### EXTRACTED ENTRIES
============================================================
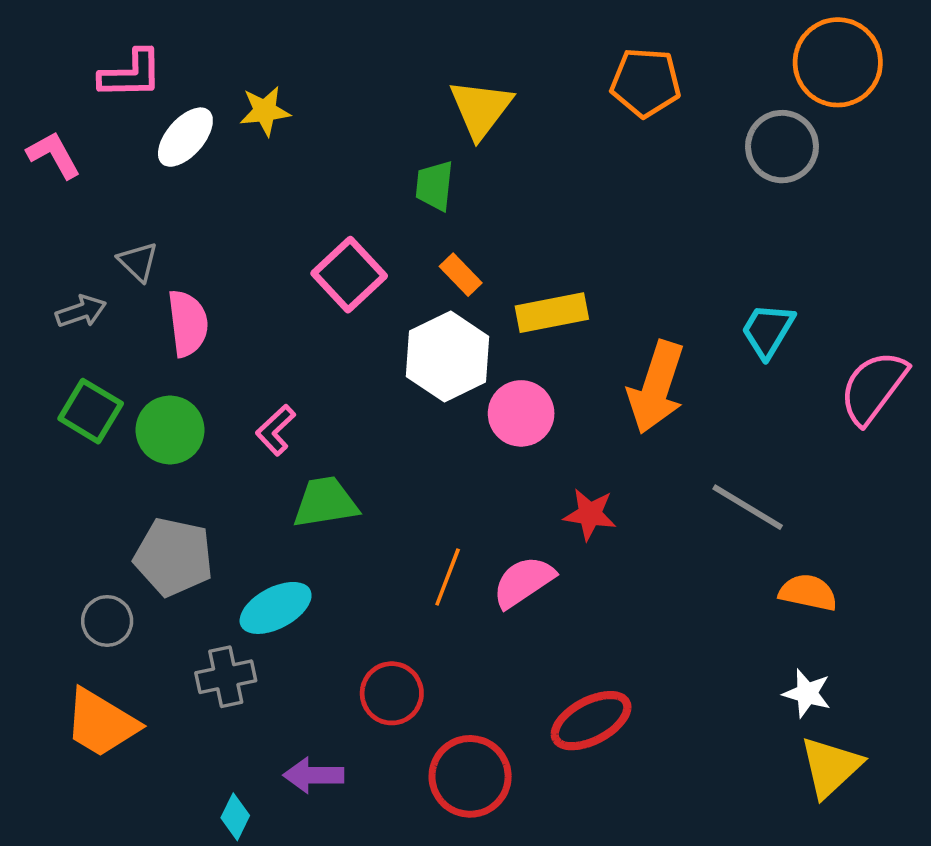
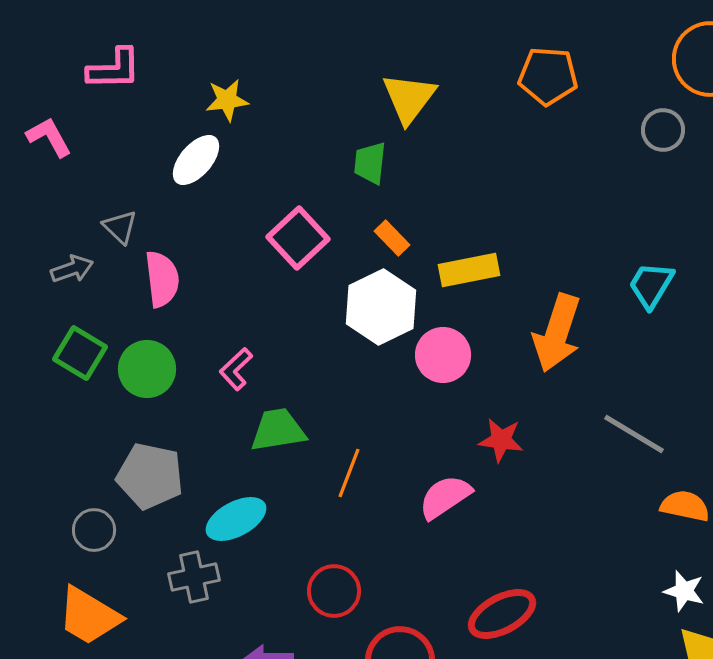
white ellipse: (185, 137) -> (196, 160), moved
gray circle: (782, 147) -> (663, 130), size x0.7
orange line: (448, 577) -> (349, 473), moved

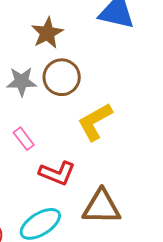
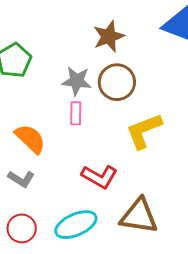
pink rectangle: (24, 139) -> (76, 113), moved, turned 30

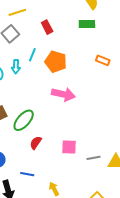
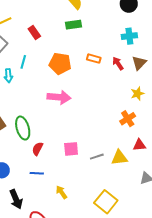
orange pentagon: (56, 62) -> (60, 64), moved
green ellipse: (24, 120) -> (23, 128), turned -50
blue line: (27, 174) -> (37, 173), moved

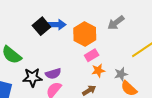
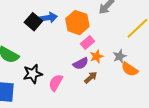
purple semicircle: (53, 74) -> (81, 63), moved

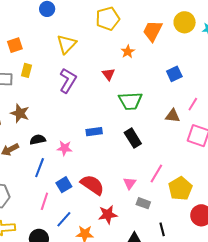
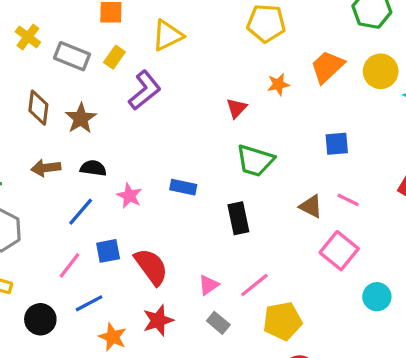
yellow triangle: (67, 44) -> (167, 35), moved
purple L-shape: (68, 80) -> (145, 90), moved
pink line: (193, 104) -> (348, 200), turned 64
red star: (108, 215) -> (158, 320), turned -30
============================================================
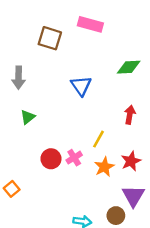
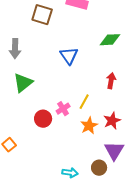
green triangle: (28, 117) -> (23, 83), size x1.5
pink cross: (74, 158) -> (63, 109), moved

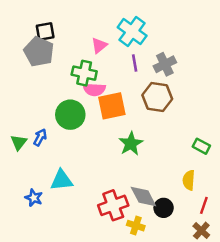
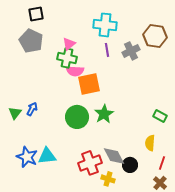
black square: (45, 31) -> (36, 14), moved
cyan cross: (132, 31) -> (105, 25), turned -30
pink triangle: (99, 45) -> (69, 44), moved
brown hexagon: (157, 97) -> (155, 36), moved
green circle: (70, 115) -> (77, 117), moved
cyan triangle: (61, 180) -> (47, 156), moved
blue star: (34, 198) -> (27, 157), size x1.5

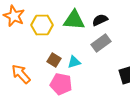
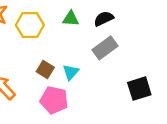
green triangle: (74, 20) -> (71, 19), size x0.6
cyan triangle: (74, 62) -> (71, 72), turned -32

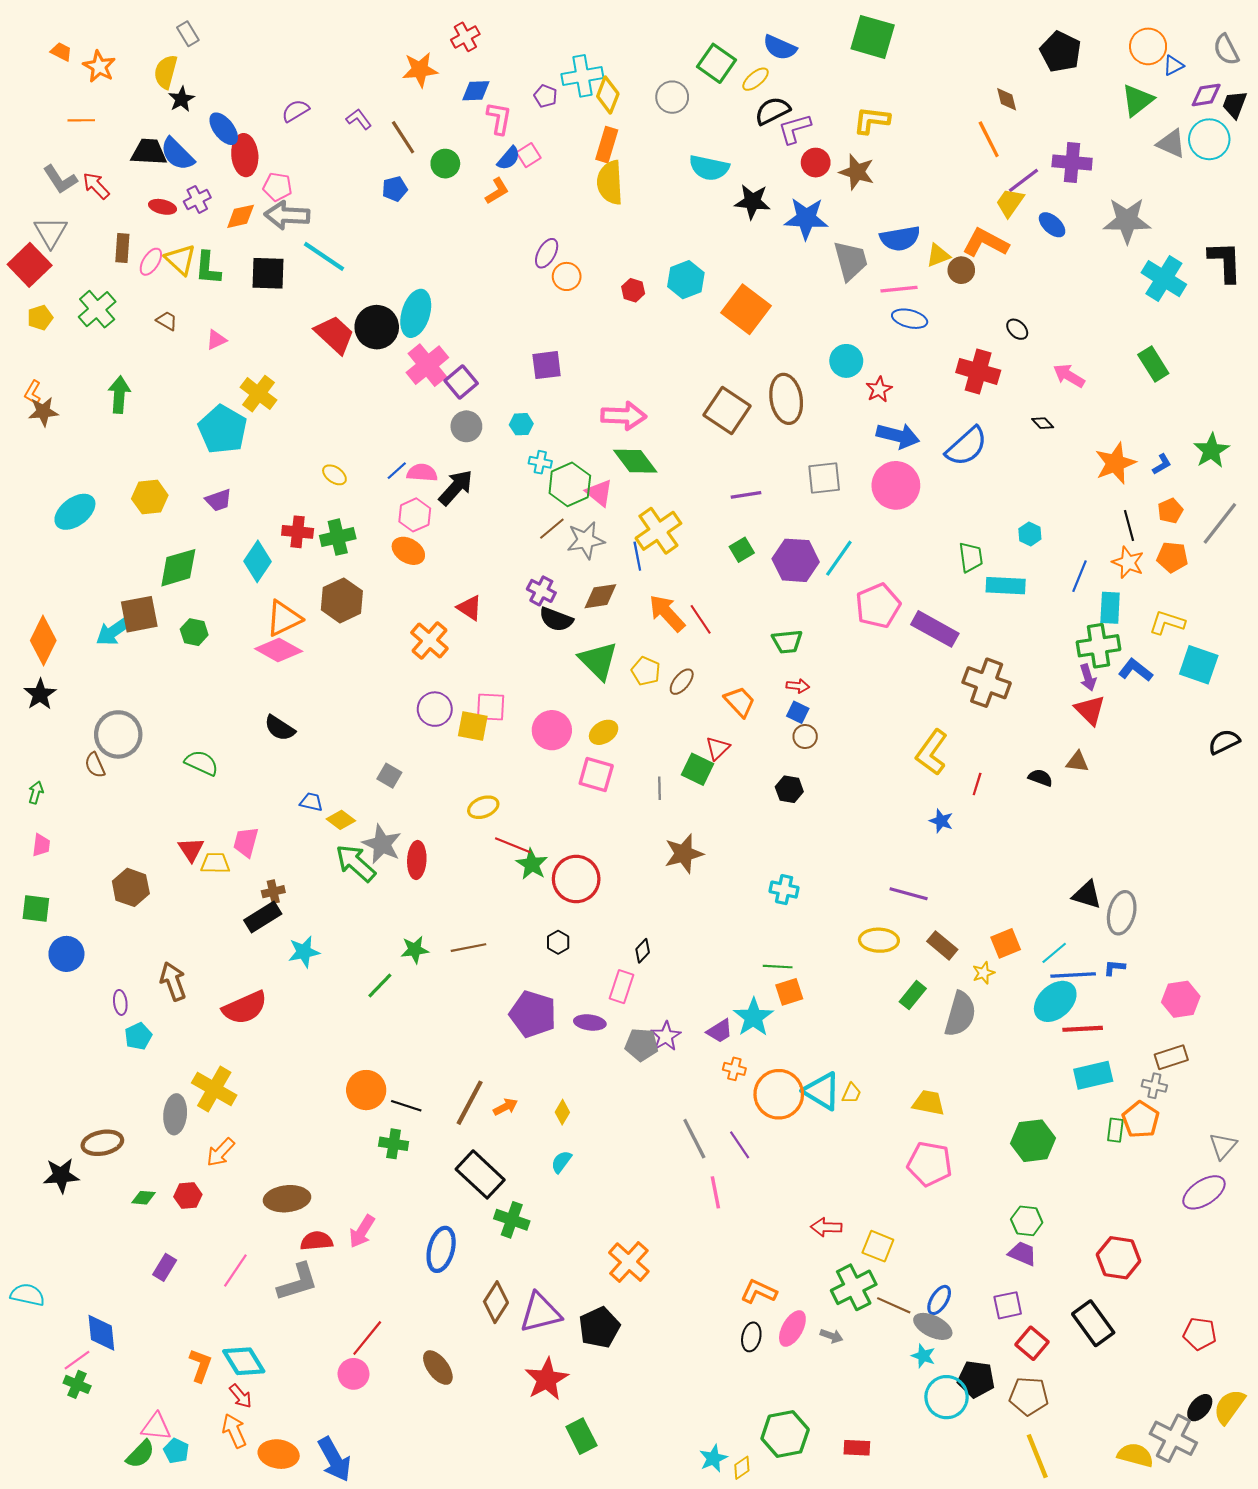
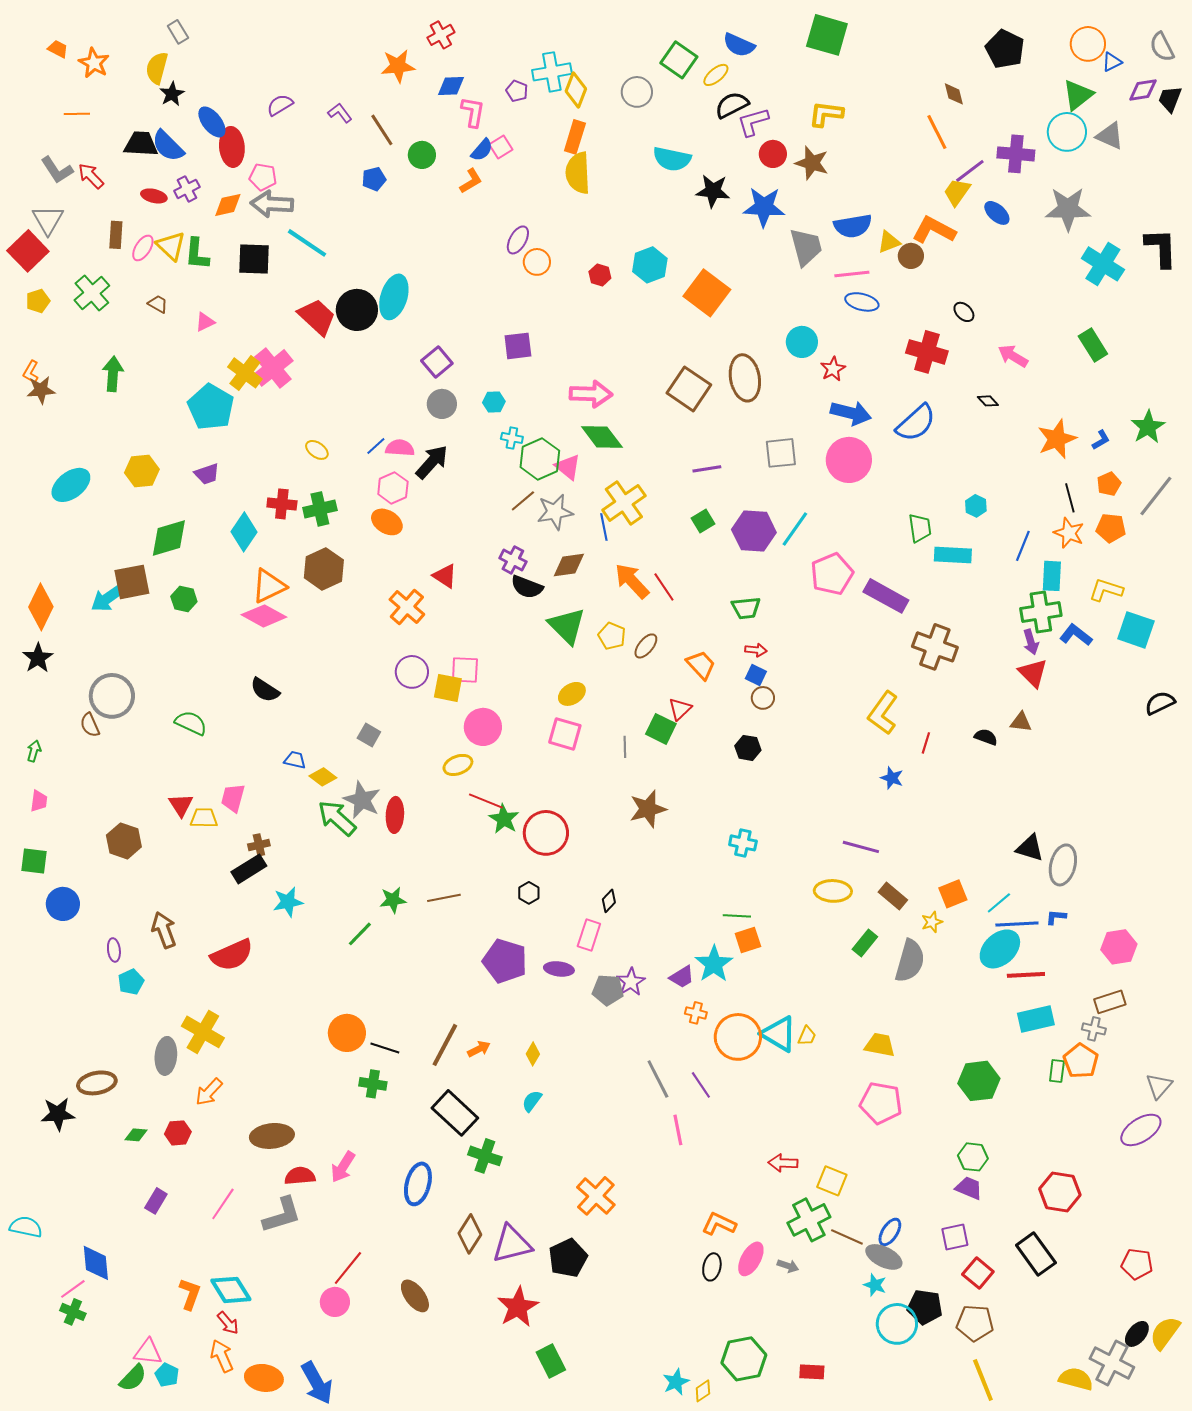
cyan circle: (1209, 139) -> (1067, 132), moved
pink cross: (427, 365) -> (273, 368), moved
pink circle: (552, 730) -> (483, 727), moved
============================================================
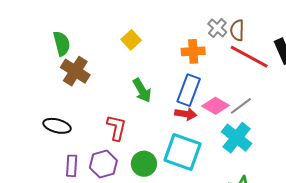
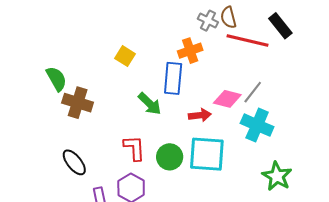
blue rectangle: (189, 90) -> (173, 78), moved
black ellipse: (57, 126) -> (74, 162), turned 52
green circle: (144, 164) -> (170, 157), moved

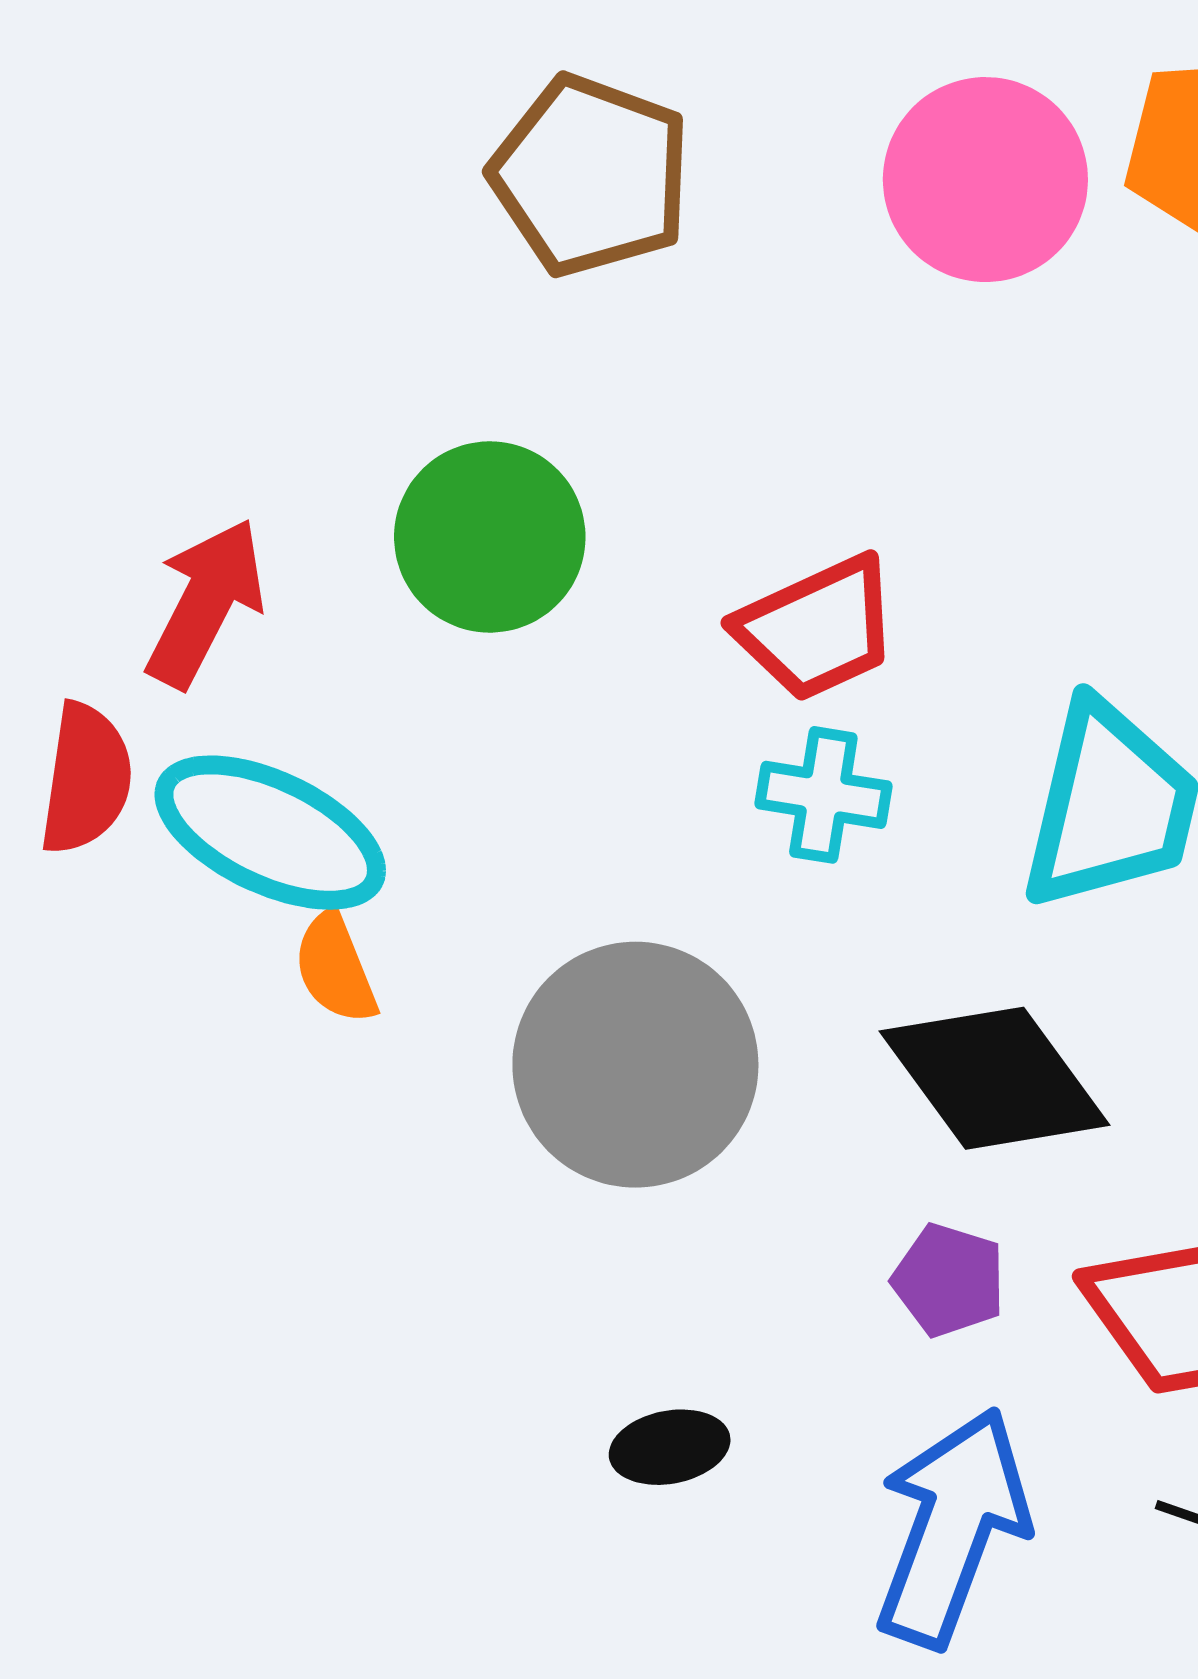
============================================================
### GOAL OF THE EXERCISE
Beginning with the line containing "pink cross: (427, 365) -> (273, 368), moved" and ending with the line containing "pink circle: (552, 730) -> (483, 727), moved", extract those lines exactly from the listing above, and only those.

### SOLUTION FOR THIS PROBLEM
pink cross: (427, 365) -> (273, 368), moved
pink circle: (552, 730) -> (483, 727), moved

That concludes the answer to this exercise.